* Problem details *
Copy out all the lines of the data that hold the word "none".

__________________________________________________

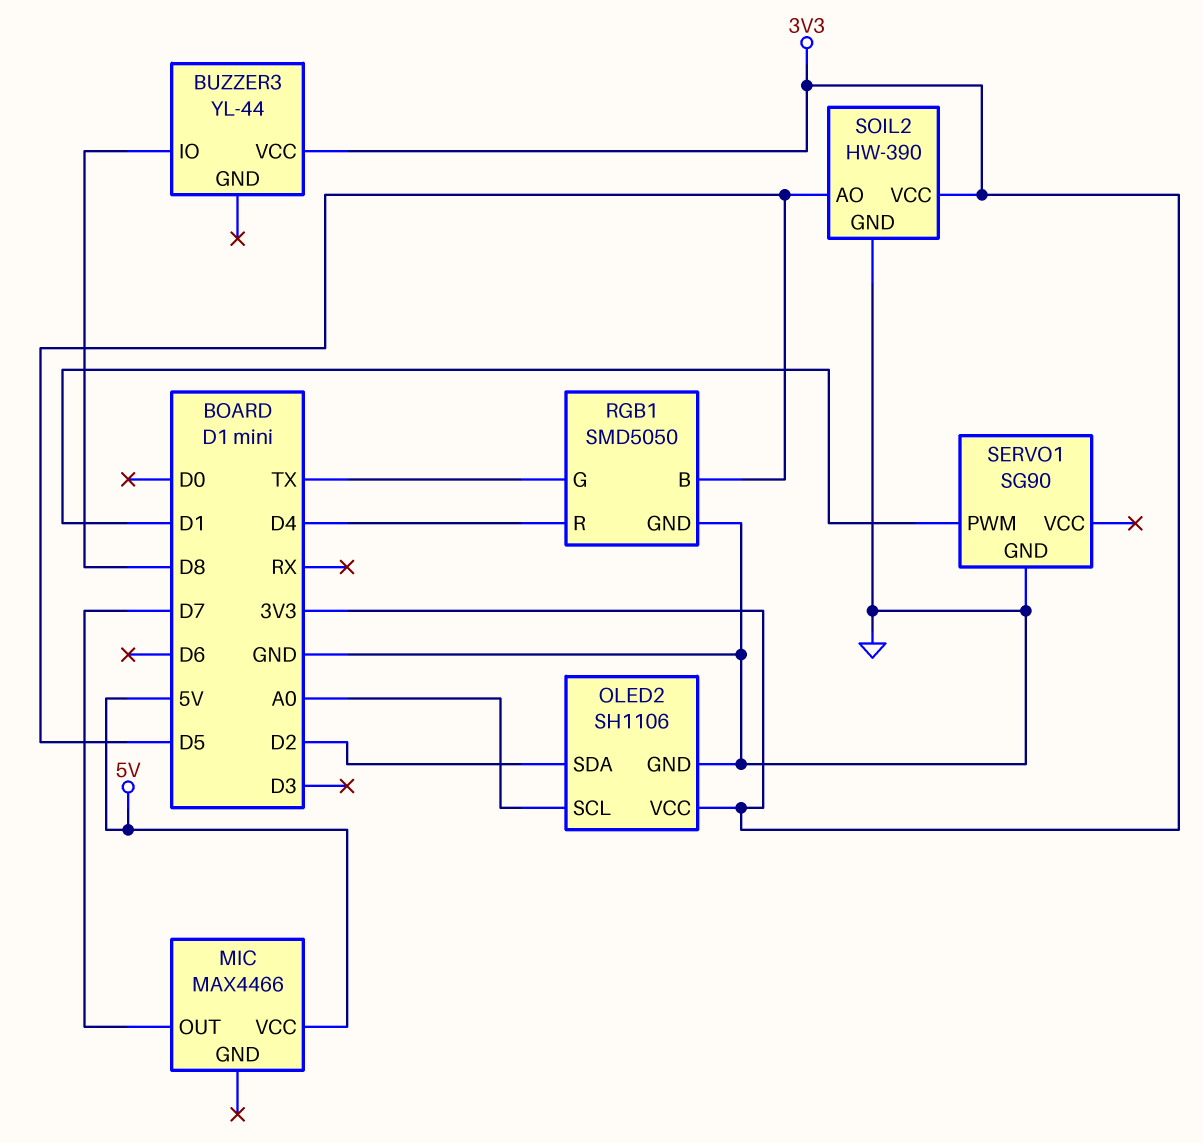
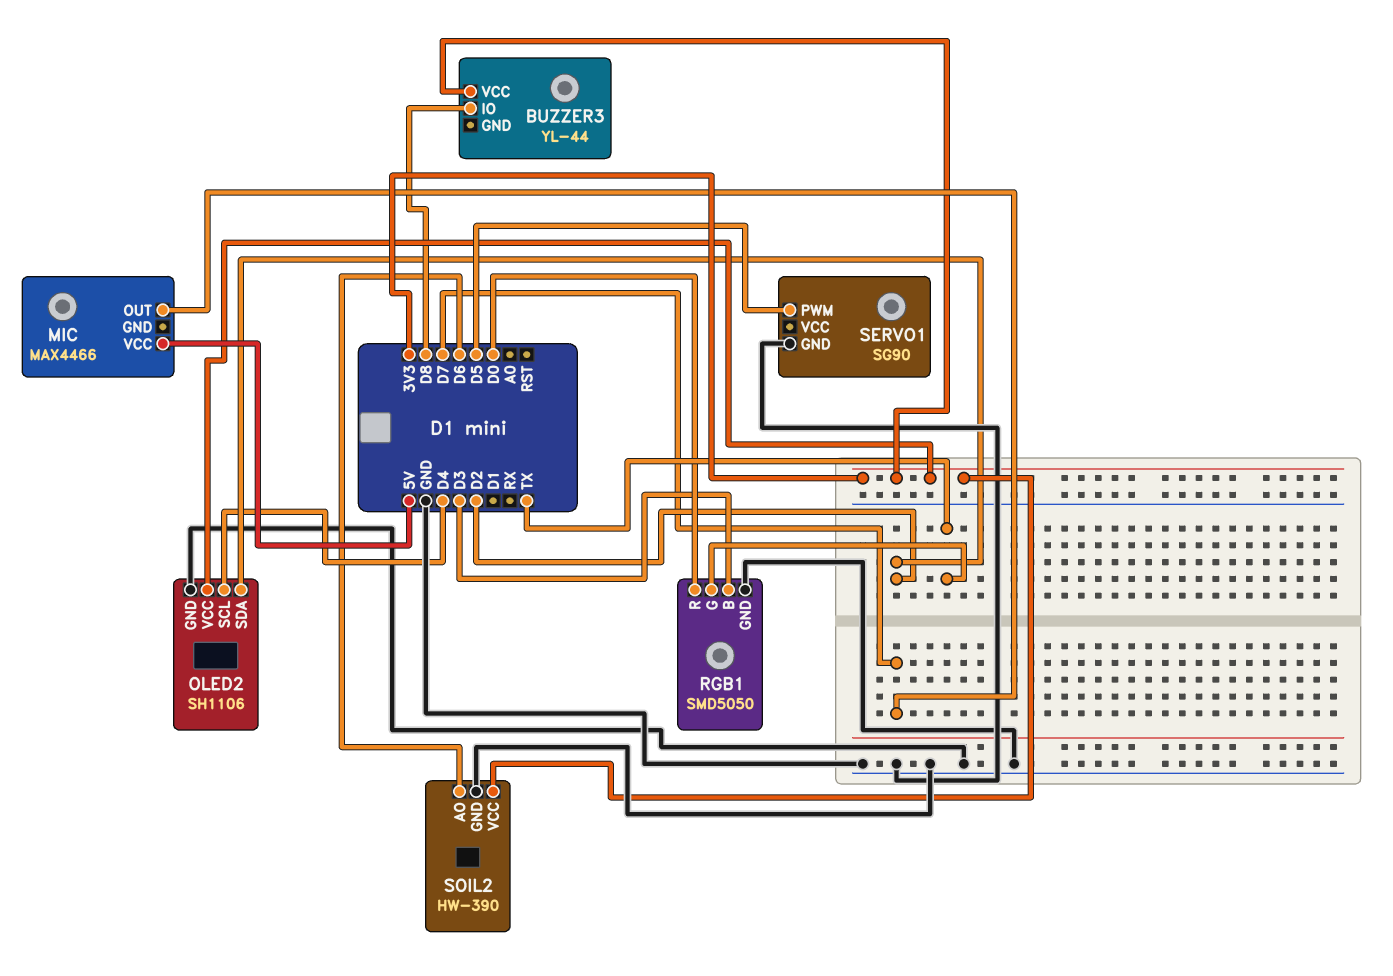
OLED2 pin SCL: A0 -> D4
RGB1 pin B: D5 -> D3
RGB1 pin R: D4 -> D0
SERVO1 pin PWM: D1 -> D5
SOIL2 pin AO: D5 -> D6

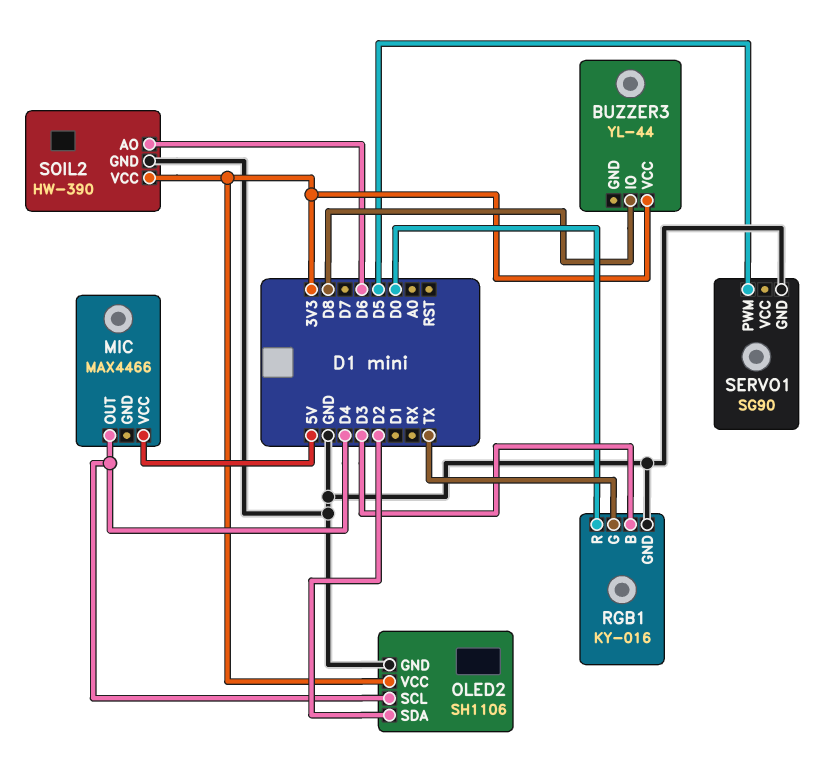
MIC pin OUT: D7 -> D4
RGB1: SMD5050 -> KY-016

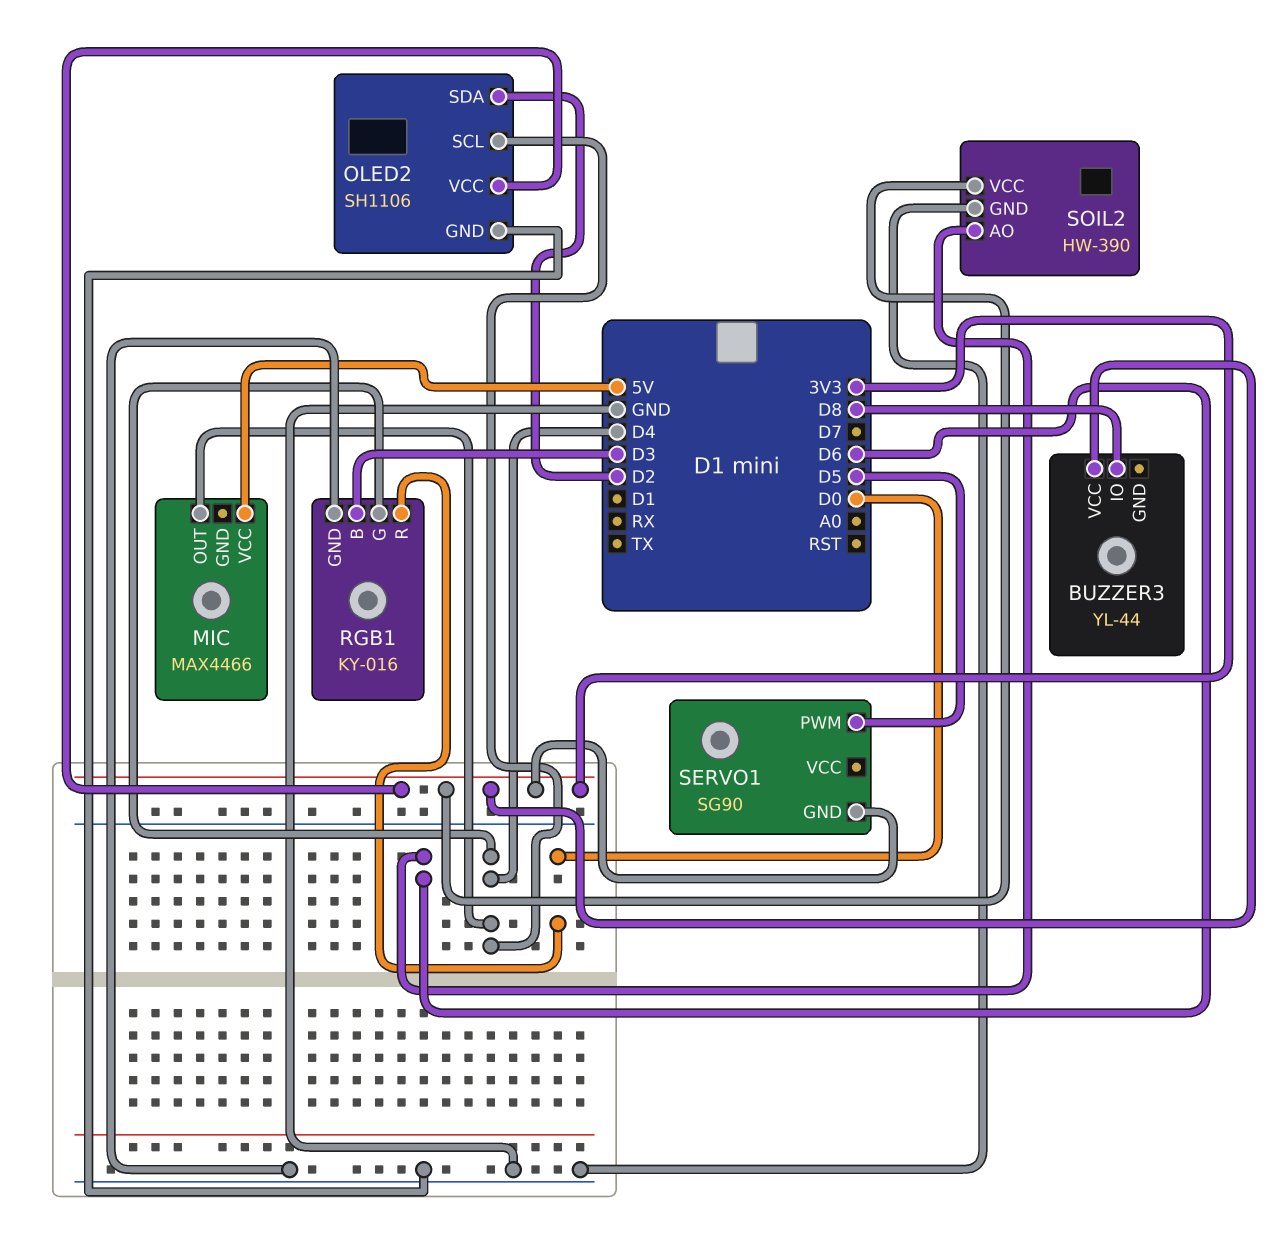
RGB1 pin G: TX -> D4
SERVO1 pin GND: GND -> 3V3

__________________________________________________

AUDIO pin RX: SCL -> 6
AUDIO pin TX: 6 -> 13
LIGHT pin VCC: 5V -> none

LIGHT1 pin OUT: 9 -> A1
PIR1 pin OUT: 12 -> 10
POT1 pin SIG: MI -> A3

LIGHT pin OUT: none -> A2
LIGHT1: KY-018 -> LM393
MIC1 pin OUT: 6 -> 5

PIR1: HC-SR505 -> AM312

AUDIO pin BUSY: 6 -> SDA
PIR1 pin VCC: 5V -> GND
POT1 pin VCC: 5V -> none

__________________________________________________

* Written solution *
LIGHT pin VCC: 5V -> none
LIGHT pin OUT: none -> A2
POT1 pin VCC: 5V -> none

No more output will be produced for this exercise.